* TASK TO COMPLETE
Format the data below as a JSON list of strings with one string per line, skipping blank lines. Leave out the picture markers.

[Excerpts from a spatial dataset]
□ □ □ □ □

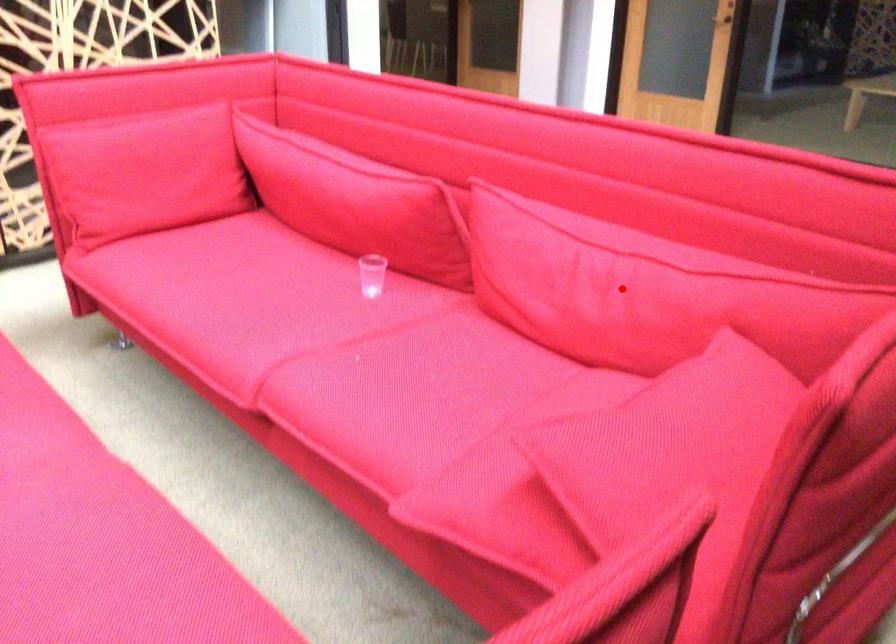
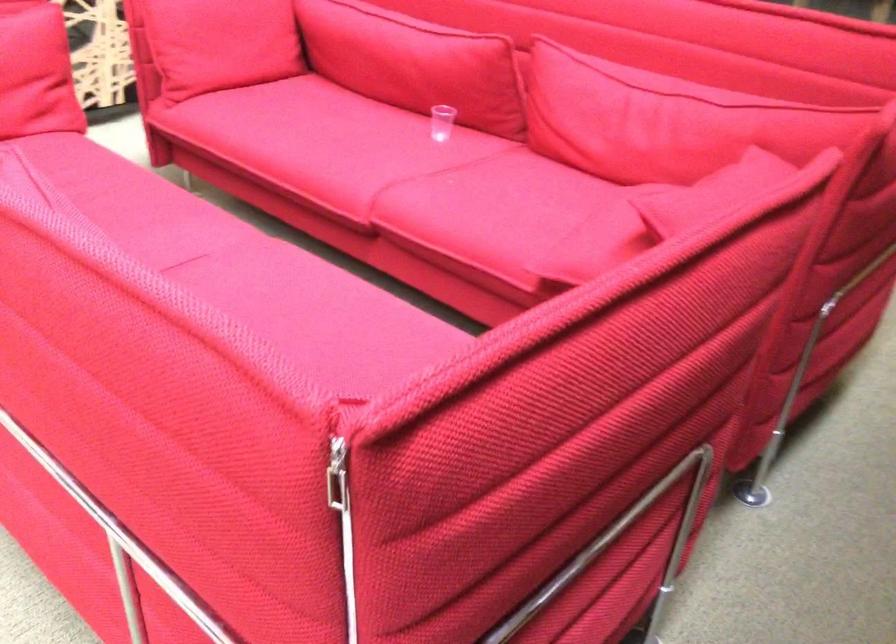
Locate, in the second image, the point that corresponds to the highlighted location in the first image.

(664, 120)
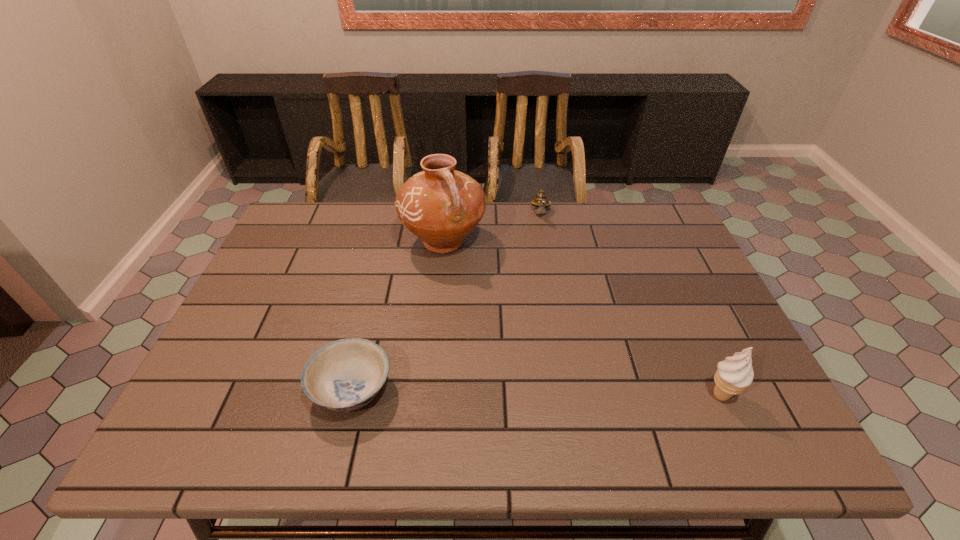
This screenshot has width=960, height=540. Identify the location of bowl. (344, 375).

This screenshot has height=540, width=960. In order to click on the rightmost object in this screenshot , I will do `click(734, 374)`.

This screenshot has width=960, height=540. Identify the location of icecream. (734, 374).

The image size is (960, 540). In order to click on pottery in this screenshot , I will do `click(441, 206)`.

Locate an element on the screen. The height and width of the screenshot is (540, 960). the second object from right to left is located at coordinates (541, 202).

The height and width of the screenshot is (540, 960). Find the location of `snail`. snail is located at coordinates (541, 202).

The height and width of the screenshot is (540, 960). In order to click on free region located 0.070m on the back of the shortest object in this screenshot , I will do `click(366, 334)`.

Image resolution: width=960 pixels, height=540 pixels. Identify the location of free location located 0.270m on the side of the tallest object with the handle. (489, 338).

Locate an element on the screen. free point located 0.300m on the side of the tallest object with the handle is located at coordinates (493, 347).

Locate an element on the screen. vacant point located on the side of the tallest object with the handle is located at coordinates (482, 323).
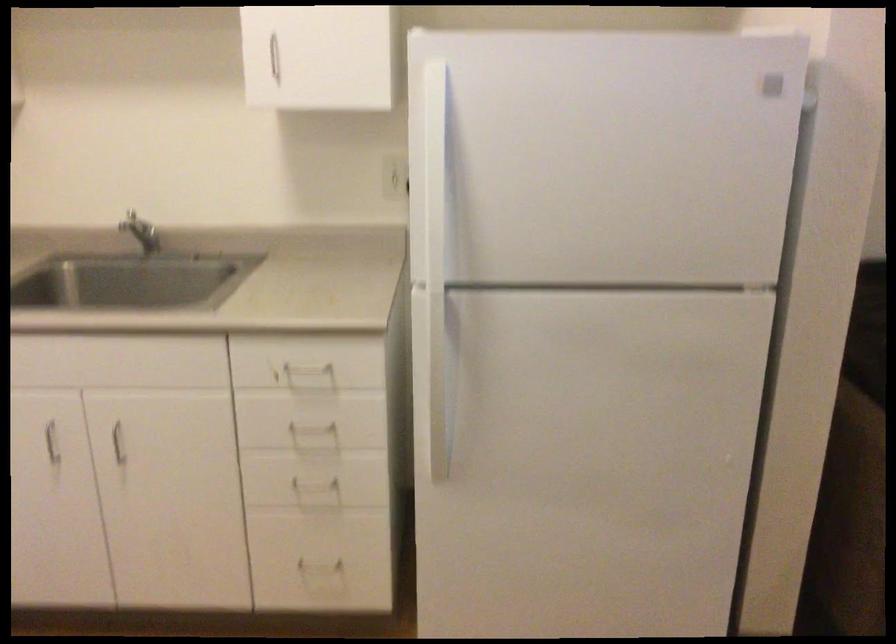
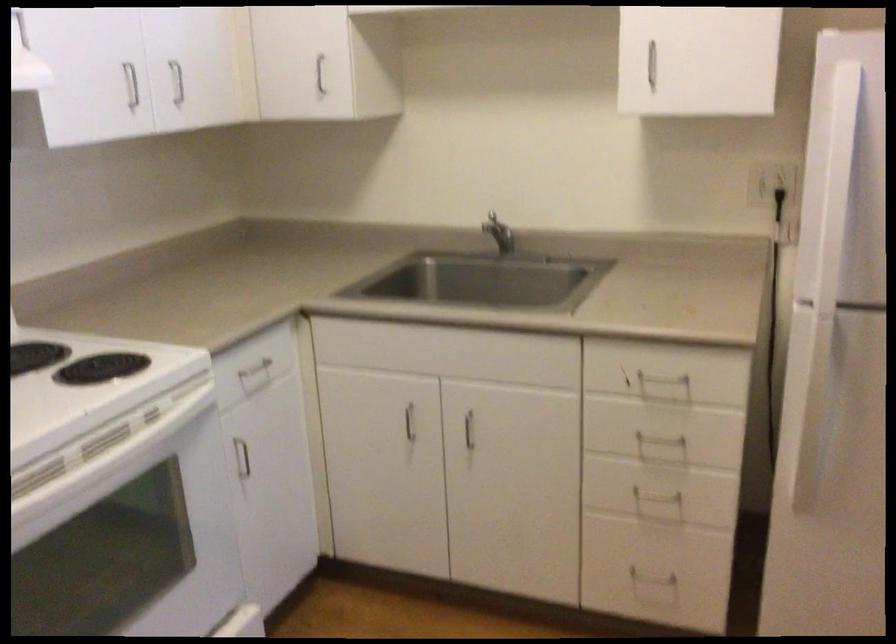
Question: Based on the continuous images, in which direction is the camera rotating? Reply with the corresponding letter.

Choices:
 (A) Left
 (B) Right
 (C) Up
 (D) Down

Answer: (A)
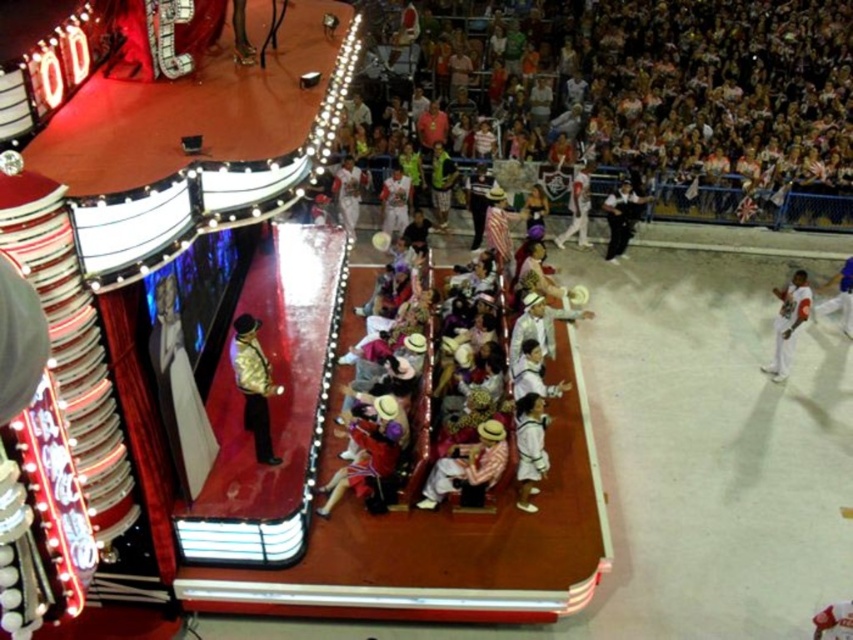
You are a stagehand who needs to adjust the lighting to focus on the performer wearing the white cotton dress at center and the performer wearing the white cotton pants at center. Since both are white, how can you tell which one is closer to the front of the stage?

The white cotton dress at center is in front of the white cotton pants at center, so the dress is closer to the front of the stage.

You are an audience member sitting in the front row of the circus performance. You notice two white items on the stage. The first is the white baseball uniform at right, and the second is the white cotton shirt at upper right. Which of these items is located lower on the stage?

The white baseball uniform at right is positioned under the white cotton shirt at upper right, so it is located lower on the stage.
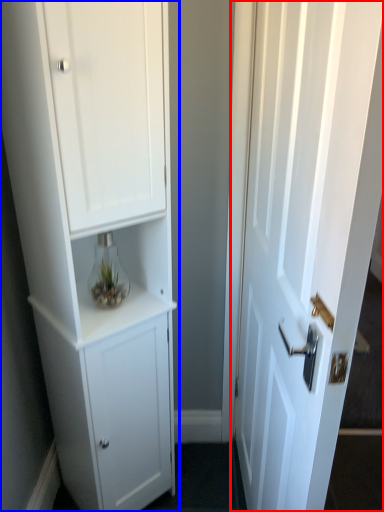
Question: Which object appears farthest to the camera in this image, door (highlighted by a red box) or cupboard (highlighted by a blue box)?

Choices:
 (A) door
 (B) cupboard

Answer: (B)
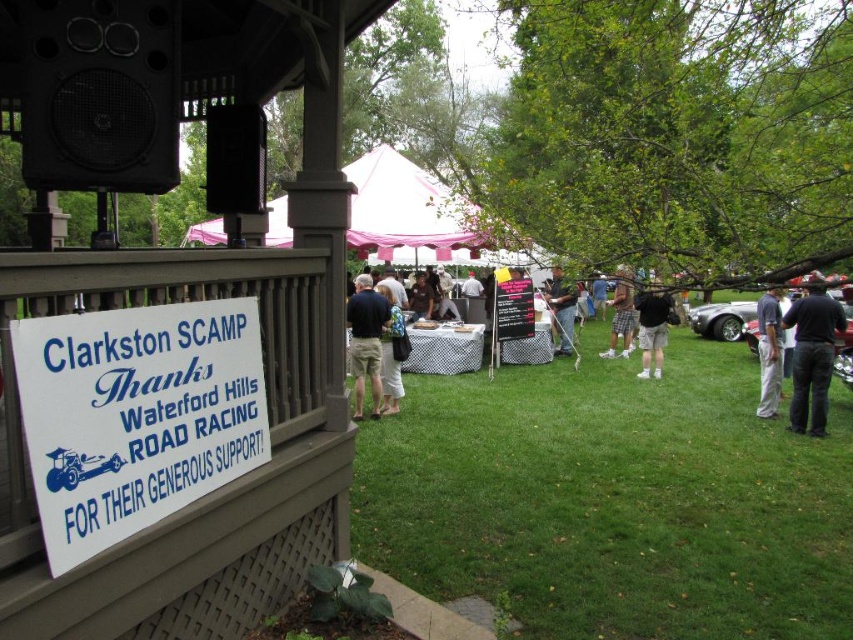
Between pink fabric canopy at upper center and dark blue shirt at center, which one is positioned higher?

Positioned higher is pink fabric canopy at upper center.

How far apart are pink fabric canopy at upper center and dark blue shirt at center?

They are 4.10 meters apart.

You are a GUI agent. You are given a task and a screenshot of the screen. Output one action in this format:
    pyautogui.click(x=<x>, y=<y>)
    Task: Click on the pink fabric canopy at upper center
    The width and height of the screenshot is (853, 640).
    Given the screenshot: What is the action you would take?
    pyautogui.click(x=416, y=216)

Between black cotton shorts at center-right and dark blue jeans at center, which one appears on the right side from the viewer's perspective?

Positioned to the right is black cotton shorts at center-right.

Is point (650, 310) closer to camera compared to point (560, 310)?

Yes.

I want to click on black cotton shorts at center-right, so click(x=653, y=326).

Does green grass at center have a greater height compared to pink fabric canopy at upper center?

No.

The width and height of the screenshot is (853, 640). Describe the element at coordinates (614, 499) in the screenshot. I see `green grass at center` at that location.

Does point (537, 486) come in front of point (398, 204)?

Yes, point (537, 486) is closer to viewer.

Locate an element on the screen. This screenshot has height=640, width=853. green grass at center is located at coordinates coord(614,499).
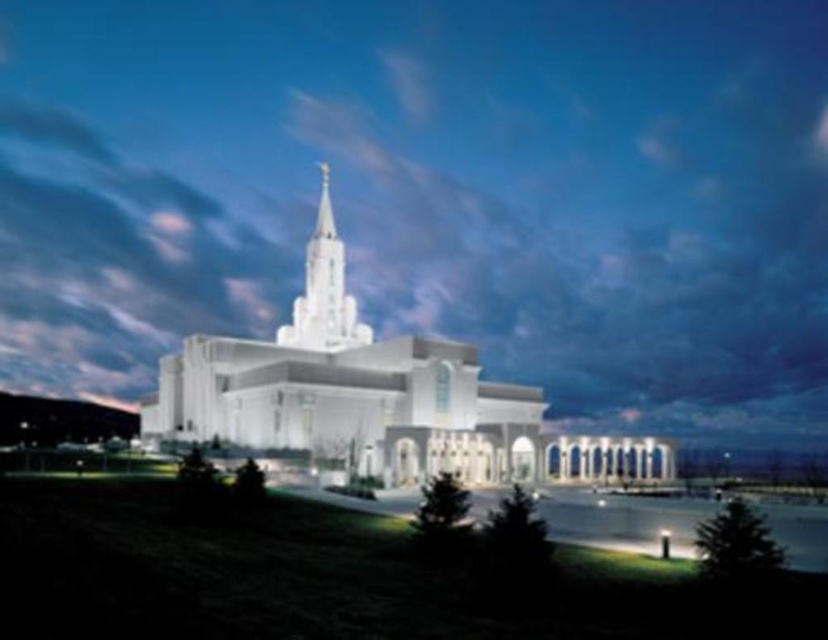
You are an architect analyzing the proportions of the white smooth church at center and the white stone spire at center in the image. Which structure has a larger size overall?

The white smooth church at center is bigger than the white stone spire at center, so the white smooth church at center has a larger size overall.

□ □ □ □ □

* THE COMPLETED TASK
[
  "Locate, in the second image, the point that corresponds to the highlighted location in the first image.",
  "(664, 120)",
  "This screenshot has width=960, height=540. Identify the location of bowl. (344, 375).",
  "This screenshot has height=540, width=960. In order to click on the rightmost object in this screenshot , I will do `click(734, 374)`.",
  "This screenshot has width=960, height=540. Identify the location of icecream. (734, 374).",
  "The image size is (960, 540). In order to click on pottery in this screenshot , I will do `click(441, 206)`.",
  "Locate an element on the screen. The height and width of the screenshot is (540, 960). the second object from right to left is located at coordinates (541, 202).",
  "The height and width of the screenshot is (540, 960). Find the location of `snail`. snail is located at coordinates (541, 202).",
  "The height and width of the screenshot is (540, 960). In order to click on free region located 0.070m on the back of the shortest object in this screenshot , I will do `click(366, 334)`.",
  "Image resolution: width=960 pixels, height=540 pixels. Identify the location of free location located 0.270m on the side of the tallest object with the handle. (489, 338).",
  "Locate an element on the screen. free point located 0.300m on the side of the tallest object with the handle is located at coordinates (493, 347).",
  "Locate an element on the screen. vacant point located on the side of the tallest object with the handle is located at coordinates (482, 323).",
  "Question: Based on the continuous images, in which direction is the camera rotating? Reply with the corresponding letter.",
  "Choices:",
  " (A) Left",
  " (B) Right",
  " (C) Up",
  " (D) Down",
  "Answer: (A)",
  "You are a stagehand who needs to adjust the lighting to focus on the performer wearing the white cotton dress at center and the performer wearing the white cotton pants at center. Since both are white, how can you tell which one is closer to the front of the stage?",
  "The white cotton dress at center is in front of the white cotton pants at center, so the dress is closer to the front of the stage.",
  "You are an audience member sitting in the front row of the circus performance. You notice two white items on the stage. The first is the white baseball uniform at right, and the second is the white cotton shirt at upper right. Which of these items is located lower on the stage?",
  "The white baseball uniform at right is positioned under the white cotton shirt at upper right, so it is located lower on the stage.",
  "Question: Which object appears farthest to the camera in this image, door (highlighted by a red box) or cupboard (highlighted by a blue box)?",
  "Choices:",
  " (A) door",
  " (B) cupboard",
  "Answer: (B)",
  "Between pink fabric canopy at upper center and dark blue shirt at center, which one is positioned higher?",
  "Positioned higher is pink fabric canopy at upper center.",
  "How far apart are pink fabric canopy at upper center and dark blue shirt at center?",
  "They are 4.10 meters apart.",
  "You are a GUI agent. You are given a task and a screenshot of the screen. Output one action in this format:",
  "    pyautogui.click(x=<x>, y=<y>)",
  "    Task: Click on the pink fabric canopy at upper center",
  "    The width and height of the screenshot is (853, 640).",
  "    Given the screenshot: What is the action you would take?",
  "    pyautogui.click(x=416, y=216)",
  "Between black cotton shorts at center-right and dark blue jeans at center, which one appears on the right side from the viewer's perspective?",
  "Positioned to the right is black cotton shorts at center-right.",
  "Is point (650, 310) closer to camera compared to point (560, 310)?",
  "Yes.",
  "I want to click on black cotton shorts at center-right, so click(x=653, y=326).",
  "Does green grass at center have a greater height compared to pink fabric canopy at upper center?",
  "No.",
  "The width and height of the screenshot is (853, 640). Describe the element at coordinates (614, 499) in the screenshot. I see `green grass at center` at that location.",
  "Does point (537, 486) come in front of point (398, 204)?",
  "Yes, point (537, 486) is closer to viewer.",
  "Locate an element on the screen. This screenshot has height=640, width=853. green grass at center is located at coordinates coord(614,499).",
  "You are an architect analyzing the proportions of the white smooth church at center and the white stone spire at center in the image. Which structure has a larger size overall?",
  "The white smooth church at center is bigger than the white stone spire at center, so the white smooth church at center has a larger size overall."
]